> **WHAT THIS TASK INVOLVES**:
Give a verbatim copy of the lines below, minus the pictures.

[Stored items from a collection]
☆ ☆ ☆

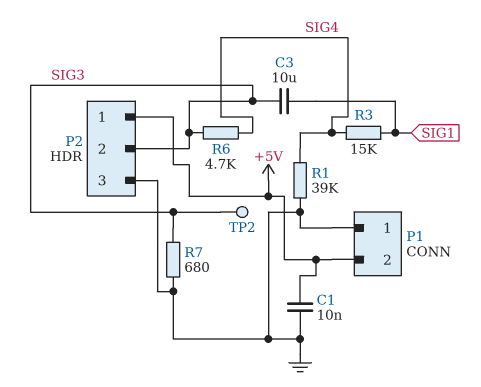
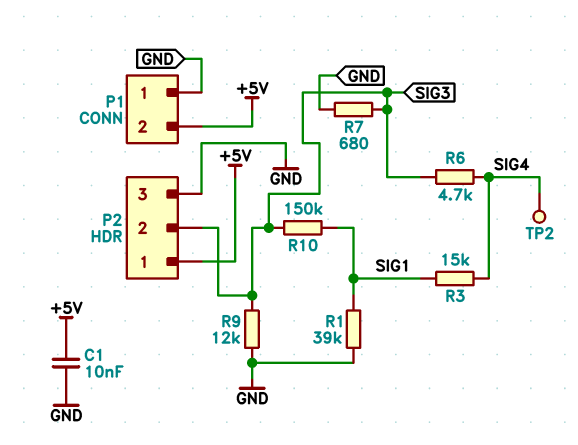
C3: 10uF (SIG1, SIG3) -> none
R1: 39k (GND, SIG4) -> 39k (GND, SIG1)
R9: none -> 12k (GND, SIG3)
R10: none -> 150k (SIG1, SIG3)
TP2: test point (SIG3) -> test point (SIG4)

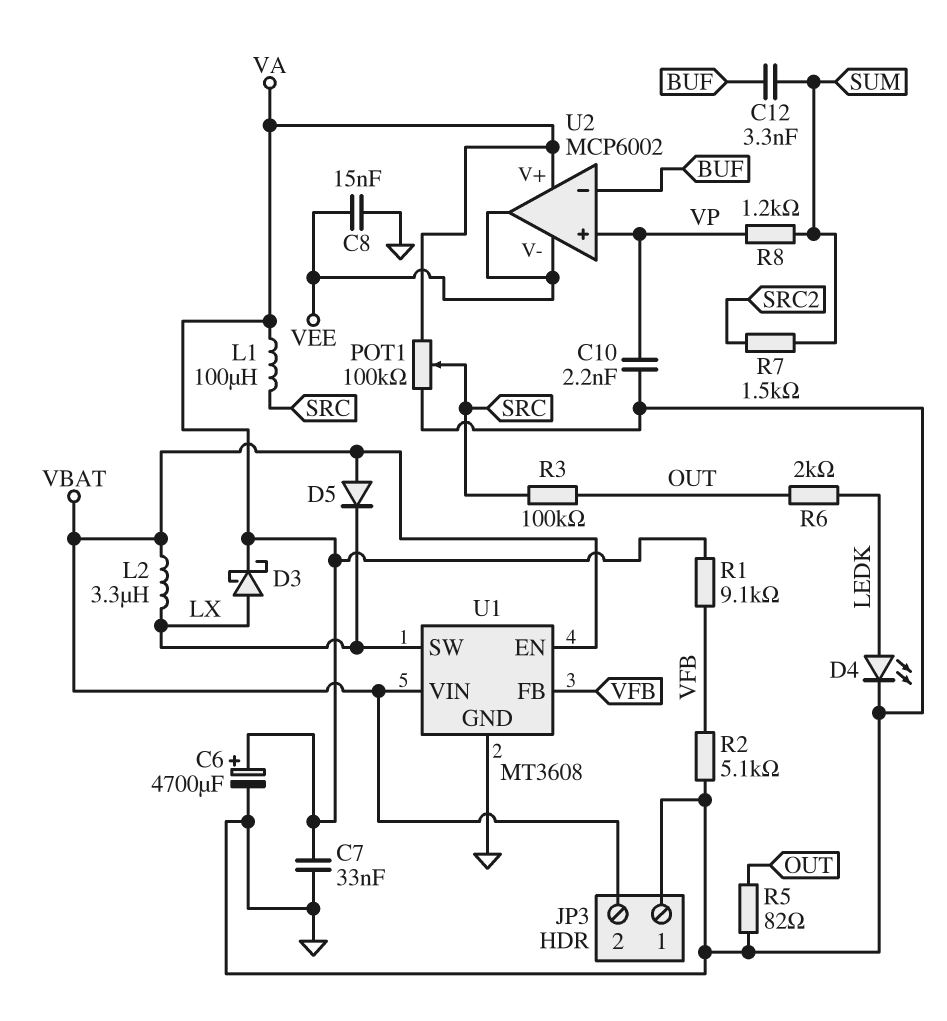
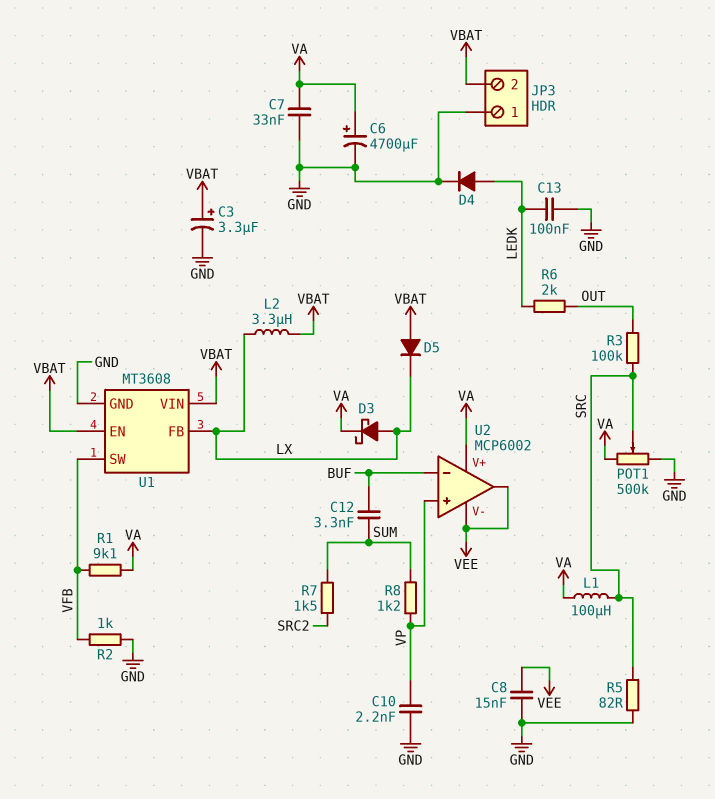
C3: none -> 3.3uF (plus VBAT, minus GND)
C13: none -> 100nF (GND, LEDK)
D4: LED (A LEDK, K GND) -> diode (A LEDK, K GND)
POT1: 100k (GND, VA, wiper SRC) -> 500k (GND, VA, wiper SRC)
R2: 5.1k (GND, VFB) -> 1k (GND, VFB)
R5: 82 (GND, OUT) -> 82 (GND, SRC)
U1 pin FB: VFB -> LX
U1 pin SW: LX -> VFB

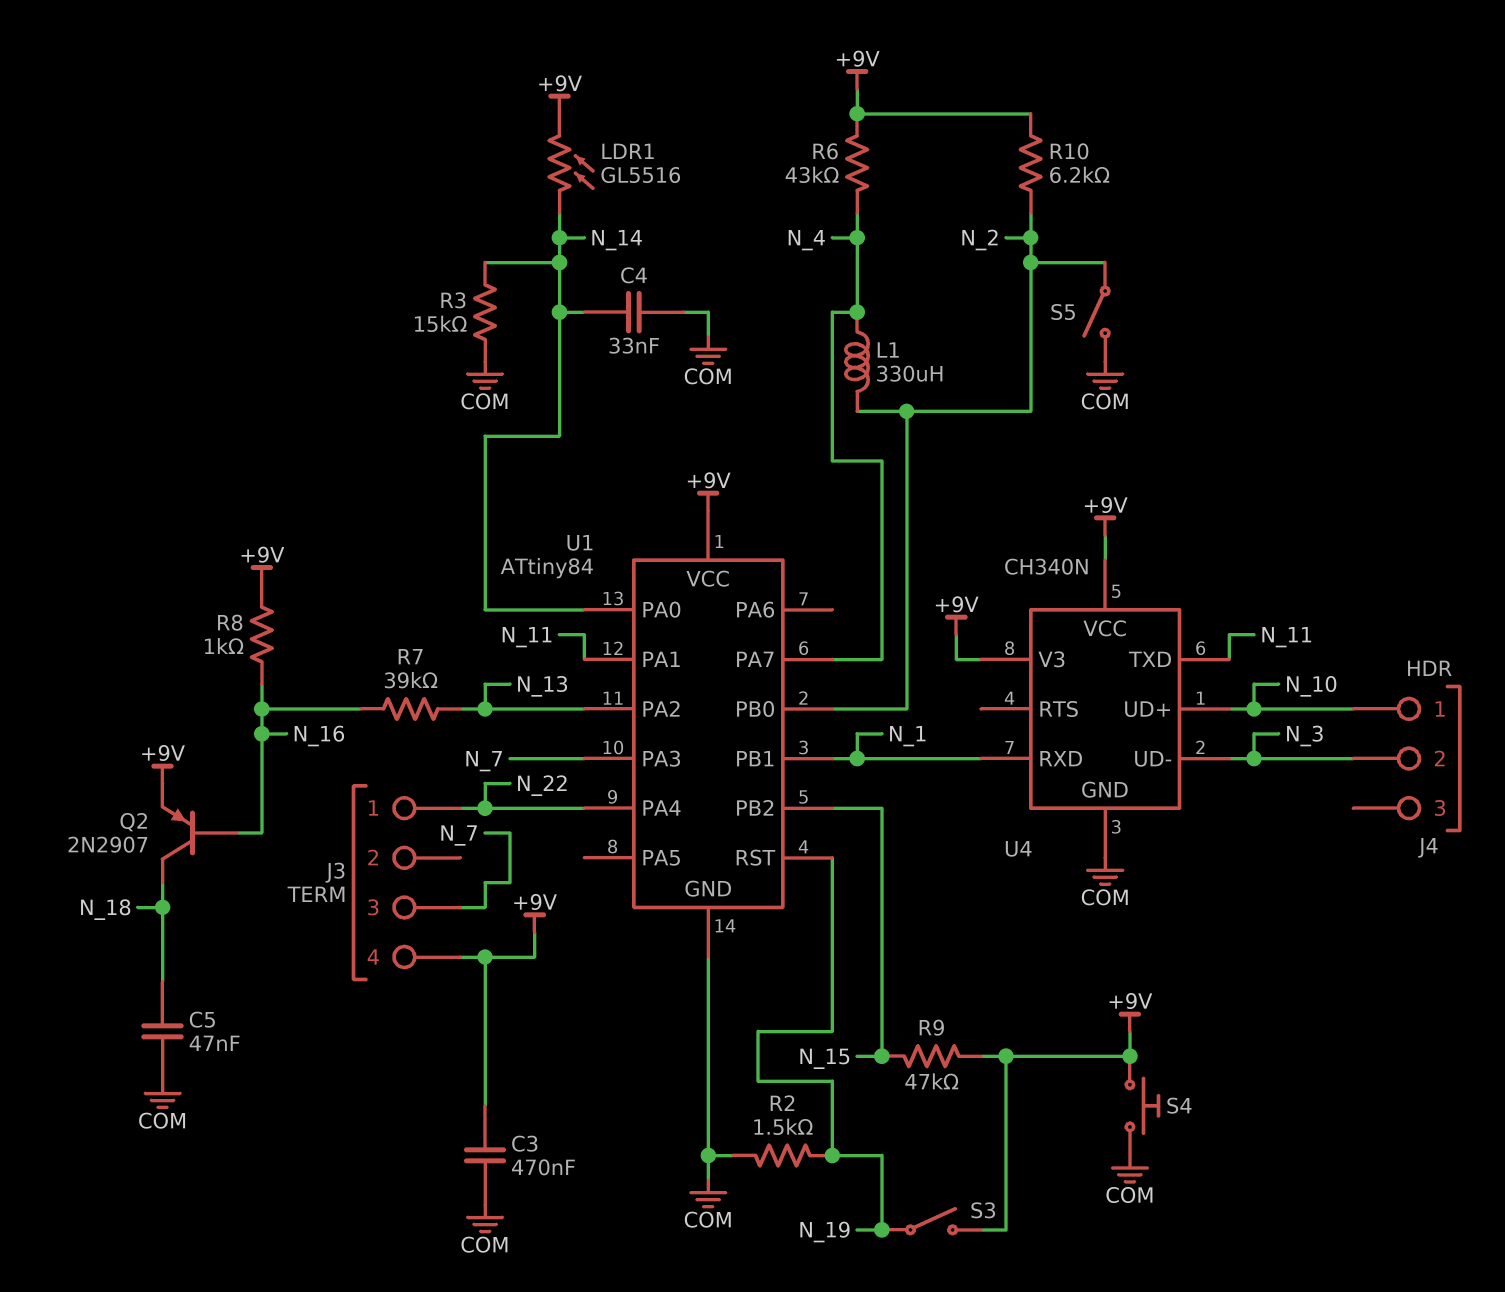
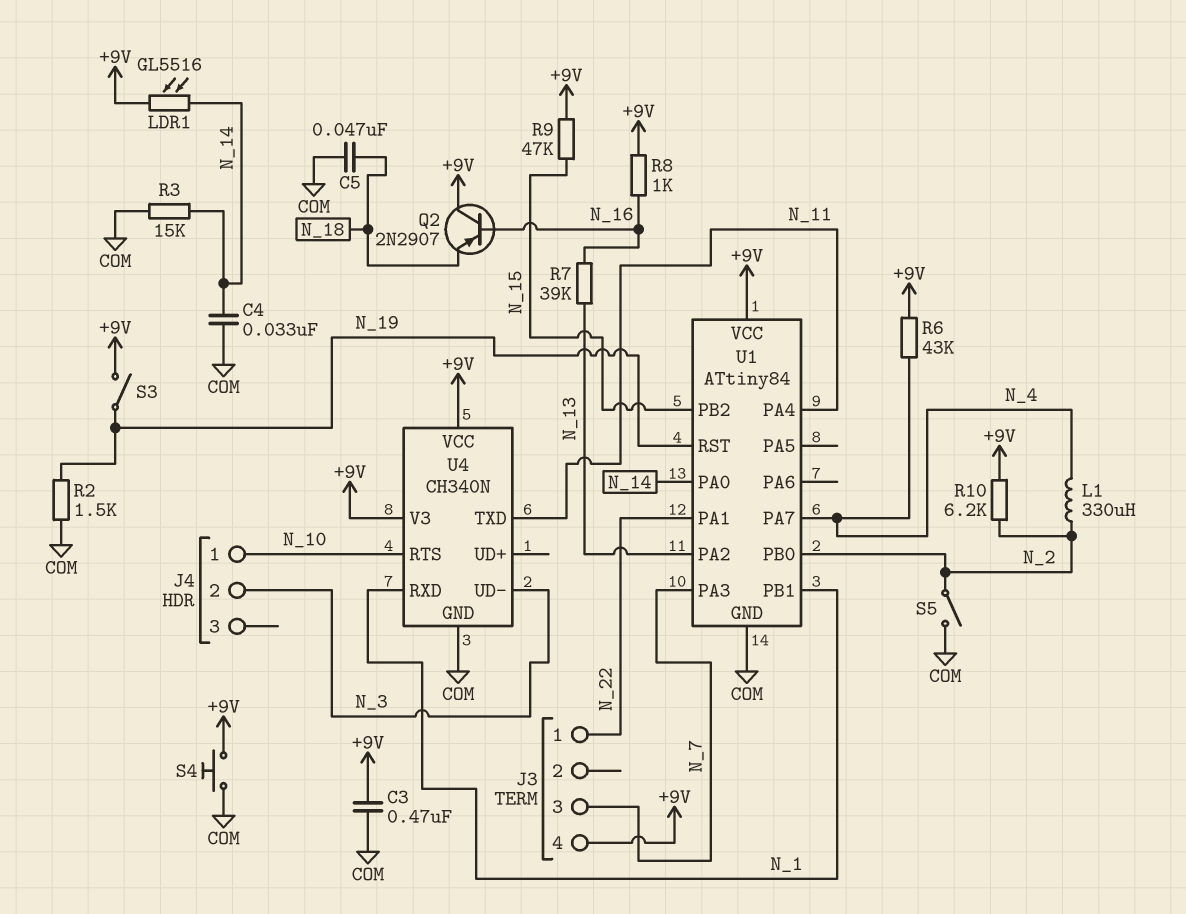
Q2: PNP 2N2907 (B N_16, C N_18, E +9V) -> PNP 2N2907 (B N_16, C +9V, E N_18)
U1 pin PA1: N_11 -> N_22
U1 pin PA4: N_22 -> N_11
U4 pin RTS: none -> N_10
U4 pin UD+: N_10 -> none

☆ ☆ ☆

> **RESPONSE AREA**:
C3: 10uF (SIG1, SIG3) -> none
R1: 39k (GND, SIG4) -> 39k (GND, SIG1)
R9: none -> 12k (GND, SIG3)
R10: none -> 150k (SIG1, SIG3)
TP2: test point (SIG3) -> test point (SIG4)

C3: none -> 3.3uF (plus VBAT, minus GND)
C13: none -> 100nF (GND, LEDK)
D4: LED (A LEDK, K GND) -> diode (A LEDK, K GND)
POT1: 100k (GND, VA, wiper SRC) -> 500k (GND, VA, wiper SRC)
R2: 5.1k (GND, VFB) -> 1k (GND, VFB)
R5: 82 (GND, OUT) -> 82 (GND, SRC)
U1 pin FB: VFB -> LX
U1 pin SW: LX -> VFB

Q2: PNP 2N2907 (B N_16, C N_18, E +9V) -> PNP 2N2907 (B N_16, C +9V, E N_18)
U1 pin PA1: N_11 -> N_22
U1 pin PA4: N_22 -> N_11
U4 pin RTS: none -> N_10
U4 pin UD+: N_10 -> none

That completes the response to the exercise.